Copy, without any change, the lines from the one that holds "building: none -> [174,14,223,99]" through the final line of the material below.

- - -

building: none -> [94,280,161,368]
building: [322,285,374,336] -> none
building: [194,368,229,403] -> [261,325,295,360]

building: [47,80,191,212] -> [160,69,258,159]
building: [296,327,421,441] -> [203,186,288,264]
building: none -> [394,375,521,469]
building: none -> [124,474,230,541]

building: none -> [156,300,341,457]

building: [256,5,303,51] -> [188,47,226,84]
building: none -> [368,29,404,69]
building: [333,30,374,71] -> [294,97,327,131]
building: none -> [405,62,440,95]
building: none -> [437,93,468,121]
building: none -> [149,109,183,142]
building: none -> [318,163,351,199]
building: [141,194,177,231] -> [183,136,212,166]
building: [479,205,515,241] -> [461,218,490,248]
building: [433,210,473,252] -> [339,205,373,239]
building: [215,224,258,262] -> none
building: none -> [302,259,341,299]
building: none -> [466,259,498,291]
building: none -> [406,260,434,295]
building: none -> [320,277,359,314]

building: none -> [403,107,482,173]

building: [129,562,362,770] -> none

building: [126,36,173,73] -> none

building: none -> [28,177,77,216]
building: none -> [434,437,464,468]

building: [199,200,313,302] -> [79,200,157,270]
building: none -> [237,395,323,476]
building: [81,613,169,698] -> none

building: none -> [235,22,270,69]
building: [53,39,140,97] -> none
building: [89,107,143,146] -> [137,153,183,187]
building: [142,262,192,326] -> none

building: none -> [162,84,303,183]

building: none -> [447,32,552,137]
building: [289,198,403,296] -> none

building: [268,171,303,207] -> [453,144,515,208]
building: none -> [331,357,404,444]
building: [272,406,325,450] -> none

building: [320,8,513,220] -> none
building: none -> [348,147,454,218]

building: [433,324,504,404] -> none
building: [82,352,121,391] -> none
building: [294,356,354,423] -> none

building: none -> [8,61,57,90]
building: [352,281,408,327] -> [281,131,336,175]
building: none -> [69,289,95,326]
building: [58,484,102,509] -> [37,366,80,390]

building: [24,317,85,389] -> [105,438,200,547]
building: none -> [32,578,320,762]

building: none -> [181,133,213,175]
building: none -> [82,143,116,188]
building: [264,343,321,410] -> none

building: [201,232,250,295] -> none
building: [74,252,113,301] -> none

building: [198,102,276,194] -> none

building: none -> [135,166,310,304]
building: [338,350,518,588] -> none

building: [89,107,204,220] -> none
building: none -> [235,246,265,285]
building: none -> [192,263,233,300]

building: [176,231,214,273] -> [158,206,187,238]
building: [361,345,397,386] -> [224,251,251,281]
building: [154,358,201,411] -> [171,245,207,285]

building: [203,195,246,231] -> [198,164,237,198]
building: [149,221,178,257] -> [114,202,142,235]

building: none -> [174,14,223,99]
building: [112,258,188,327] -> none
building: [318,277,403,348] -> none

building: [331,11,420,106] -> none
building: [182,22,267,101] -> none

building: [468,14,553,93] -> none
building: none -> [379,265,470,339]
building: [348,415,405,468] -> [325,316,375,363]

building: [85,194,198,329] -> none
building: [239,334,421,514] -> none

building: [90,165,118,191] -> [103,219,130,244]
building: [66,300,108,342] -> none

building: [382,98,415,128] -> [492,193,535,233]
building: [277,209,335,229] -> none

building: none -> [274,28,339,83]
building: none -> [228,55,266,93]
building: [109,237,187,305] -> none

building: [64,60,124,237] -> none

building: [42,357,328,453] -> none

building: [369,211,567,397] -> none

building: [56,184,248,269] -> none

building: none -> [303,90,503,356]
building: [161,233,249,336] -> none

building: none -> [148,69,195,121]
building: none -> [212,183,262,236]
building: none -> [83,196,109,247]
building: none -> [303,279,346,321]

- - -

> Solution to this problem
building: none -> [174,14,223,99]
building: [112,258,188,327] -> none
building: [318,277,403,348] -> none

building: [331,11,420,106] -> none
building: [182,22,267,101] -> none

building: [468,14,553,93] -> none
building: none -> [379,265,470,339]
building: [348,415,405,468] -> [325,316,375,363]

building: [85,194,198,329] -> none
building: [239,334,421,514] -> none

building: [90,165,118,191] -> [103,219,130,244]
building: [66,300,108,342] -> none

building: [382,98,415,128] -> [492,193,535,233]
building: [277,209,335,229] -> none

building: none -> [274,28,339,83]
building: none -> [228,55,266,93]
building: [109,237,187,305] -> none

building: [64,60,124,237] -> none

building: [42,357,328,453] -> none

building: [369,211,567,397] -> none

building: [56,184,248,269] -> none

building: none -> [303,90,503,356]
building: [161,233,249,336] -> none

building: none -> [148,69,195,121]
building: none -> [212,183,262,236]
building: none -> [83,196,109,247]
building: none -> [303,279,346,321]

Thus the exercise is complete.